=== INSTRUCTIONS TO FOLLOW ===
Copy the data exactly. Images are to be left out.

=== INFORMATION PROVIDED ===
======

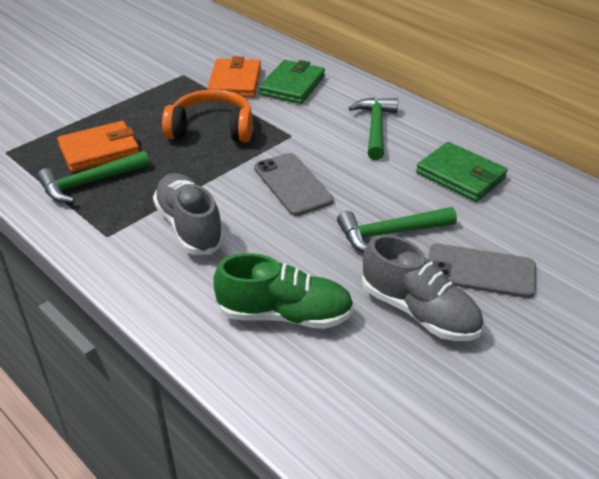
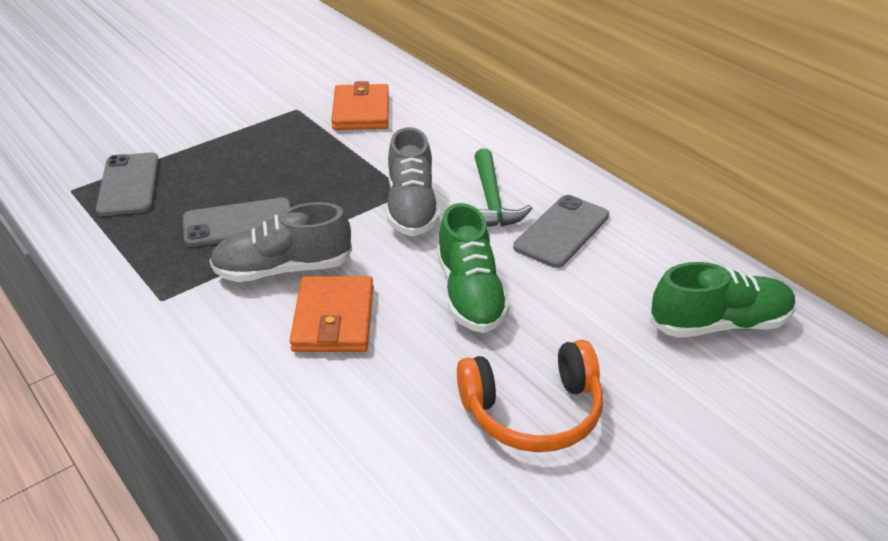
green hammer: 3 -> 1
green shoe: 1 -> 2
green wallet: 2 -> 0
grey phone: 2 -> 3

======

=== ANSWER SECTION ===
green hammer: 3 -> 1
green shoe: 1 -> 2
green wallet: 2 -> 0
grey phone: 2 -> 3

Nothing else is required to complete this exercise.